- INPUT DATA
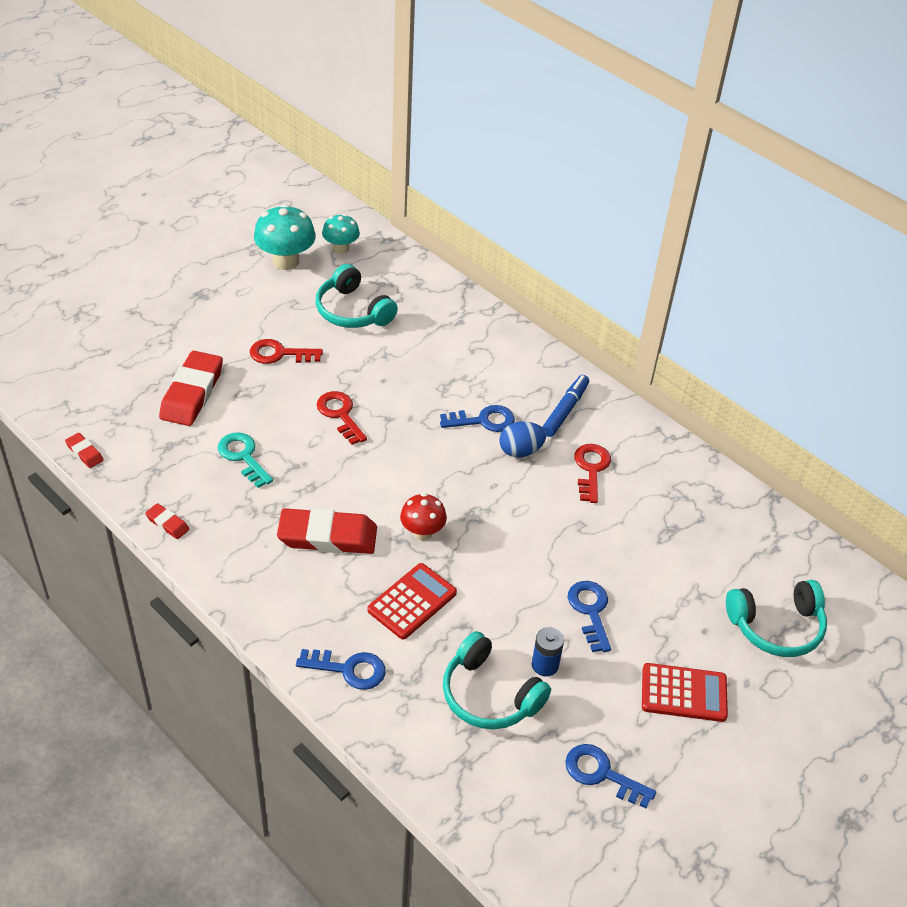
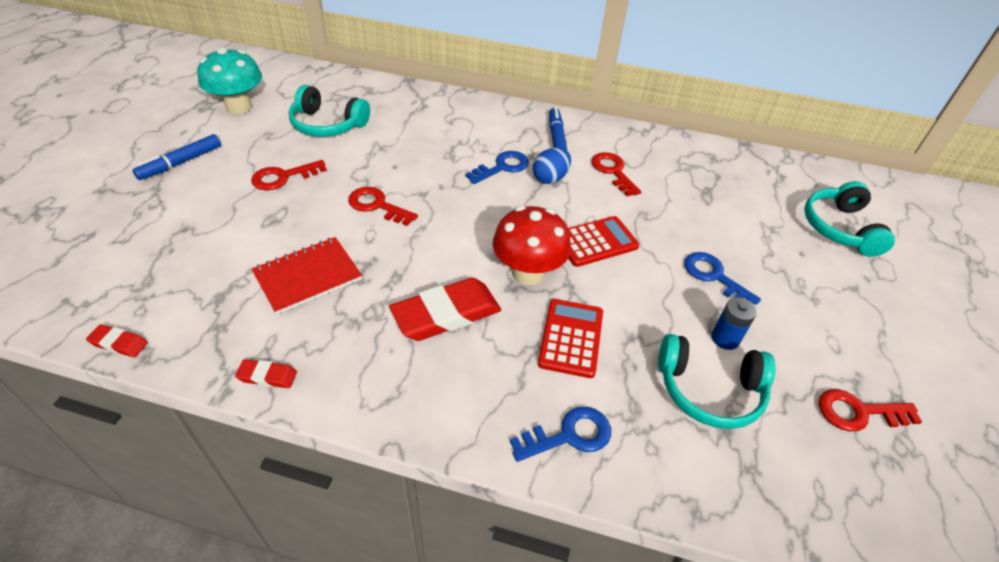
camera: 30 degrees left, 0 degrees up
(192, 393) = (214, 239): red eraser -> none
(205, 306) = (181, 163): none -> blue marker
(243, 456) = (308, 276): turquoise key -> red notebook
(341, 248) = (283, 85): turquoise mushroom -> none
(422, 532) = (528, 273): red mushroom -> red mushroom, size x1.60
(601, 774) = (858, 412): blue key -> red key
(684, 693) = (839, 308): red calculator -> red calculator (595, 242)
(776, 626) = (840, 228): turquoise headphones -> turquoise headphones turned 135 degrees clockwise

- EXERCISE
Your answer should contain all the material above, written out exactly, and none of the pictures.

- RESPONSE TO THIS TASK
camera: 30 degrees left, 0 degrees up
(192, 393) = (214, 239): red eraser -> none
(205, 306) = (181, 163): none -> blue marker
(243, 456) = (308, 276): turquoise key -> red notebook
(341, 248) = (283, 85): turquoise mushroom -> none
(422, 532) = (528, 273): red mushroom -> red mushroom, size x1.60
(601, 774) = (858, 412): blue key -> red key
(684, 693) = (839, 308): red calculator -> red calculator (595, 242)
(776, 626) = (840, 228): turquoise headphones -> turquoise headphones turned 135 degrees clockwise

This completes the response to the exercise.